Exercise ▸ Echo the listing below, starting with the line that contains "Ilse [206, 454]" and continuing through the line that contains "shallots (670, 772)", with both of those lines included. Copy each line character for character and output nothing else.

[Lines of data]
+++++
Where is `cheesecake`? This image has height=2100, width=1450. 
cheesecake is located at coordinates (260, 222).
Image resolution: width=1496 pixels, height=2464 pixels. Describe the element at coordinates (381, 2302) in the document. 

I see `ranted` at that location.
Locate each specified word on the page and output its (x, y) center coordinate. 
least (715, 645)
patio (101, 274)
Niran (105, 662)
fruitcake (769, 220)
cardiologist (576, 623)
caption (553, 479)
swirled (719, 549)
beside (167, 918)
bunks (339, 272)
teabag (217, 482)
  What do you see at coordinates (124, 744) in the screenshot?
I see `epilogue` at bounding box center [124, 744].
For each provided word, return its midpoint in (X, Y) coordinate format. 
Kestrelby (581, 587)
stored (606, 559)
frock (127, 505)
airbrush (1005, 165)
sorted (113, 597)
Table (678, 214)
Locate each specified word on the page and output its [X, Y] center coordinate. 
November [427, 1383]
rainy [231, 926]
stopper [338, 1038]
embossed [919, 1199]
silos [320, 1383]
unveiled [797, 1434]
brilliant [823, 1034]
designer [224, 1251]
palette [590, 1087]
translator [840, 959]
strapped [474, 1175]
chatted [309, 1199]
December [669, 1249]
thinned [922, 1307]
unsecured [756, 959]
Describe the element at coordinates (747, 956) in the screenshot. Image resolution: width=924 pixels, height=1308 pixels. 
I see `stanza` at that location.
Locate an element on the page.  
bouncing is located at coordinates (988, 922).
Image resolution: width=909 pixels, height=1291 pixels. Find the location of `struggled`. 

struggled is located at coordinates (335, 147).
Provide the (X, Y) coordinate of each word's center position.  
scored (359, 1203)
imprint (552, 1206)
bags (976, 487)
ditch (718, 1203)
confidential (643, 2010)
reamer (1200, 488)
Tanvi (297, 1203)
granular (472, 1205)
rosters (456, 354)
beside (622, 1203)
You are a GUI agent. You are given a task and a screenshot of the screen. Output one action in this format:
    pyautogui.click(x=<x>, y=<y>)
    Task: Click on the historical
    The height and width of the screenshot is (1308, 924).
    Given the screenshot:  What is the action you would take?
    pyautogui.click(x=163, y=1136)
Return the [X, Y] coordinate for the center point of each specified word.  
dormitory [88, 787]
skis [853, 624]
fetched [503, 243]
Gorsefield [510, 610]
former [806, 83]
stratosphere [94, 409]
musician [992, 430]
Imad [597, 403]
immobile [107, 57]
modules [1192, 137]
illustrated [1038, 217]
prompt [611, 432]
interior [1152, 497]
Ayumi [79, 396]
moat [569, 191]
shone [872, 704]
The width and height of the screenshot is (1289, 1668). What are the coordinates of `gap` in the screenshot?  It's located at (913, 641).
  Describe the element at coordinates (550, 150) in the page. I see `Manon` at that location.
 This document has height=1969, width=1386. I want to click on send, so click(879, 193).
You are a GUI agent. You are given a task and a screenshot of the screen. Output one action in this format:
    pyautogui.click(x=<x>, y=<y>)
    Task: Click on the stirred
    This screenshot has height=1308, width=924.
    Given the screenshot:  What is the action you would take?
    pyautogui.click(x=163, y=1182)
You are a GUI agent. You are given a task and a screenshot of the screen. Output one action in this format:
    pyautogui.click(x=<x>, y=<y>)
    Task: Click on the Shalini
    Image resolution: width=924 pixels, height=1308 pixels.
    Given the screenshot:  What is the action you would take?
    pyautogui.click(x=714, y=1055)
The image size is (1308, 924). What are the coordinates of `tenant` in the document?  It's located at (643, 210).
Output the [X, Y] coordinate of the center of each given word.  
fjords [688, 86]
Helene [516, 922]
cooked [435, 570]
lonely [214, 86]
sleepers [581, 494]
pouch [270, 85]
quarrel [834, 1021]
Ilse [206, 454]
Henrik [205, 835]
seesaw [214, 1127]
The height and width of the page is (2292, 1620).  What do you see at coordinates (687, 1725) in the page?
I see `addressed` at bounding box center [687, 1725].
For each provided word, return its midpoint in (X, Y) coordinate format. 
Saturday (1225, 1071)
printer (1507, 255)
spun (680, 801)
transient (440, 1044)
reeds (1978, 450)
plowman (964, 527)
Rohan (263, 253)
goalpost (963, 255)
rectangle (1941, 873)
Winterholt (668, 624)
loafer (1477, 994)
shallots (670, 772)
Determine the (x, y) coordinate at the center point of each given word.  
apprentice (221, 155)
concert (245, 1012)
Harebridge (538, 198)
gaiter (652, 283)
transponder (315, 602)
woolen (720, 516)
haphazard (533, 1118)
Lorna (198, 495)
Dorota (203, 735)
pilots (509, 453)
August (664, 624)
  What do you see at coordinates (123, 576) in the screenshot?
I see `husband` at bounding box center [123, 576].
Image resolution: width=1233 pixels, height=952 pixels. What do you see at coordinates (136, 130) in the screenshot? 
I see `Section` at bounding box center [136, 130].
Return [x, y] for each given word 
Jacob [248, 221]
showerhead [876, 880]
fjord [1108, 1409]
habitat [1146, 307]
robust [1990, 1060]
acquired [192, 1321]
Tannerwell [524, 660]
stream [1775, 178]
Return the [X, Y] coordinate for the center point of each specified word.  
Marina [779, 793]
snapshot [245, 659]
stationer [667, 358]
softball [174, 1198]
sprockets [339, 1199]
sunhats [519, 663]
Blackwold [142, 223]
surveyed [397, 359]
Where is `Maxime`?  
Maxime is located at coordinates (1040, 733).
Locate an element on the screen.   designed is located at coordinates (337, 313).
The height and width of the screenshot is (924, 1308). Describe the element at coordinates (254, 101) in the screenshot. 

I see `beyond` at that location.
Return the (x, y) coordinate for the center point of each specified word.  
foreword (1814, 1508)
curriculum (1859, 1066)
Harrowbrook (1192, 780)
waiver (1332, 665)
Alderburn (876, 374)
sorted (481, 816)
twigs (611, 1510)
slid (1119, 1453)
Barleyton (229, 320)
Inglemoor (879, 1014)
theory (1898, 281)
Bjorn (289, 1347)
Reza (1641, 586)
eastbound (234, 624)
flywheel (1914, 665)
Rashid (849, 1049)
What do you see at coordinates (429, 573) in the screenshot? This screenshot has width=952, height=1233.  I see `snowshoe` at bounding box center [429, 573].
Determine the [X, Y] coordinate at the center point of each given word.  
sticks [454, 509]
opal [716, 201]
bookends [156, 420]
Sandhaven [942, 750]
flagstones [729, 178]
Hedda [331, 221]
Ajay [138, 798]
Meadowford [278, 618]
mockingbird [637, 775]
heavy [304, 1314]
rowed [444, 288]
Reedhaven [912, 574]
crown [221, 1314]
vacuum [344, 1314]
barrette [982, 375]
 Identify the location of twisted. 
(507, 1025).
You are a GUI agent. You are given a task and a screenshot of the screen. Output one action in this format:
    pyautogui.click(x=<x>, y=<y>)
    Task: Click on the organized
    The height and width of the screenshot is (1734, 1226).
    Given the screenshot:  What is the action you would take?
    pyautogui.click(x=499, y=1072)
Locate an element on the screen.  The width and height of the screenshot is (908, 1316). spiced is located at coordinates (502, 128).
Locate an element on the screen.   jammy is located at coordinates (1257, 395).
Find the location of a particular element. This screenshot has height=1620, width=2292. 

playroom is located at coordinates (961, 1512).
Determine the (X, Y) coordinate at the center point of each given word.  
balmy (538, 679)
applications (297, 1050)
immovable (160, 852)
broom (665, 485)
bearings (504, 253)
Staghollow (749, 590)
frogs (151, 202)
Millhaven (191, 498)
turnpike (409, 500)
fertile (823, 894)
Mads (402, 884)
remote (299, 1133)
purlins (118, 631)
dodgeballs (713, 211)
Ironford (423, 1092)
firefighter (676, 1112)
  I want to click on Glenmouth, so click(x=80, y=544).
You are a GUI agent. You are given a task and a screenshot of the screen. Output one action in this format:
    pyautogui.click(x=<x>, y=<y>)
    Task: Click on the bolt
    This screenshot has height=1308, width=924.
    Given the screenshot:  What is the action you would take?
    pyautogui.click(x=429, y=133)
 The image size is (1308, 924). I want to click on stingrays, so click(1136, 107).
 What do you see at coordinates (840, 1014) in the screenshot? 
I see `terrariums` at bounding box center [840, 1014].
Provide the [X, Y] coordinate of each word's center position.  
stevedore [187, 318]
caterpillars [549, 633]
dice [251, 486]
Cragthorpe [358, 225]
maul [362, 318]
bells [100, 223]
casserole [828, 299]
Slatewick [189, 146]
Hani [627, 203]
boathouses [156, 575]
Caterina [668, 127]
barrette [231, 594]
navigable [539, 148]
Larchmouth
+++++
Finished task ▸
Ilse [206, 454]
Henrik [205, 835]
seesaw [214, 1127]
The height and width of the page is (2292, 1620).  What do you see at coordinates (687, 1725) in the page?
I see `addressed` at bounding box center [687, 1725].
For each provided word, return its midpoint in (X, Y) coordinate format. 
Saturday (1225, 1071)
printer (1507, 255)
spun (680, 801)
transient (440, 1044)
reeds (1978, 450)
plowman (964, 527)
Rohan (263, 253)
goalpost (963, 255)
rectangle (1941, 873)
Winterholt (668, 624)
loafer (1477, 994)
shallots (670, 772)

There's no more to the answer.